• _Stored data_
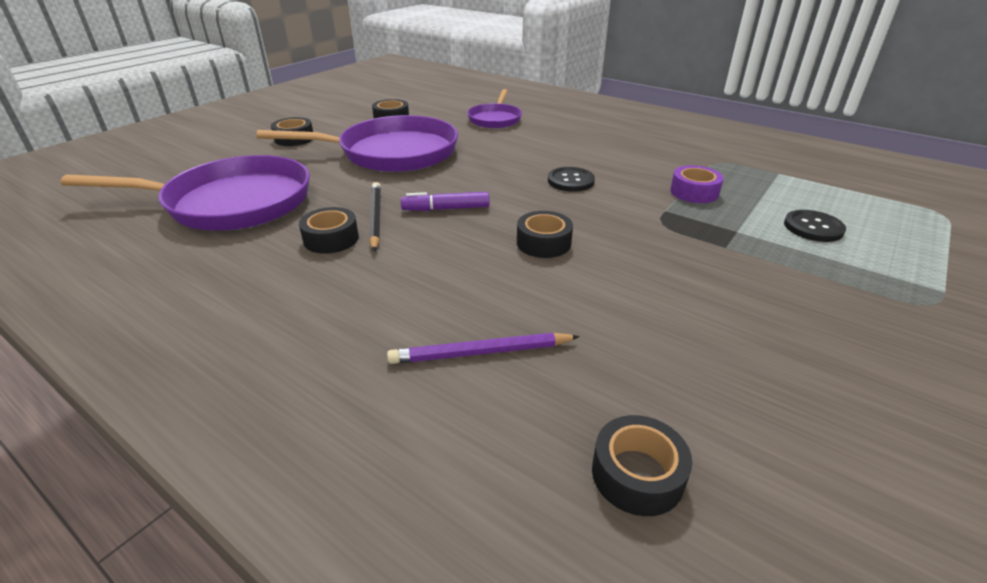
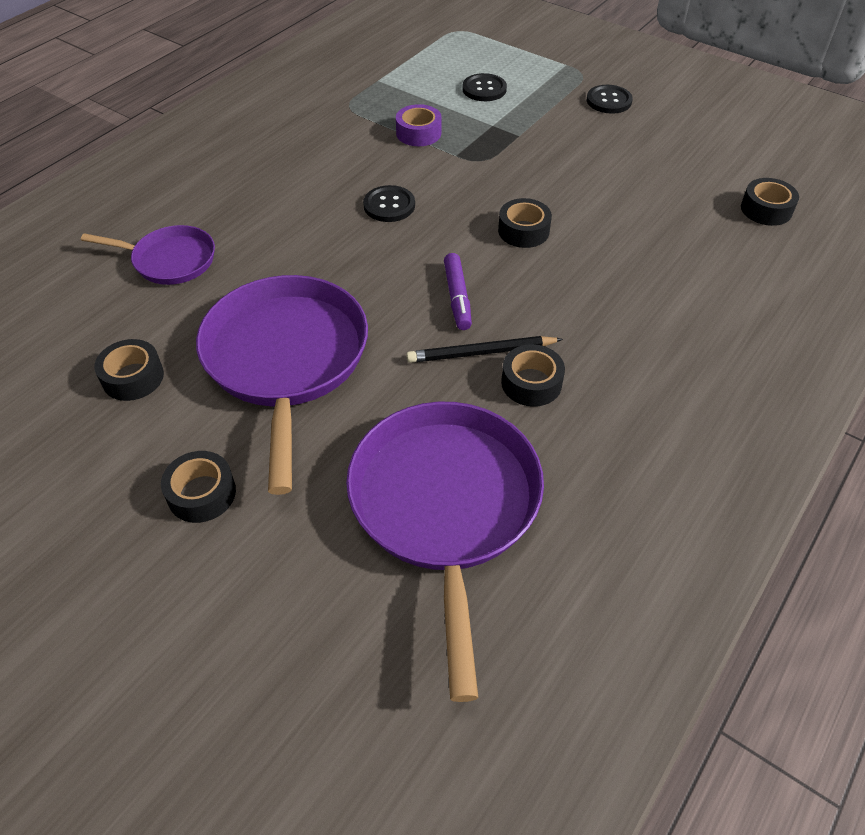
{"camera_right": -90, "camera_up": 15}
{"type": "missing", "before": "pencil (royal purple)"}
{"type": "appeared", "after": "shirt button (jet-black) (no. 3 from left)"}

• _About this task_
Show the lines above that include "type".

• _Result of this task_
{"type": "missing", "before": "pencil (royal purple)"}
{"type": "appeared", "after": "shirt button (jet-black) (no. 3 from left)"}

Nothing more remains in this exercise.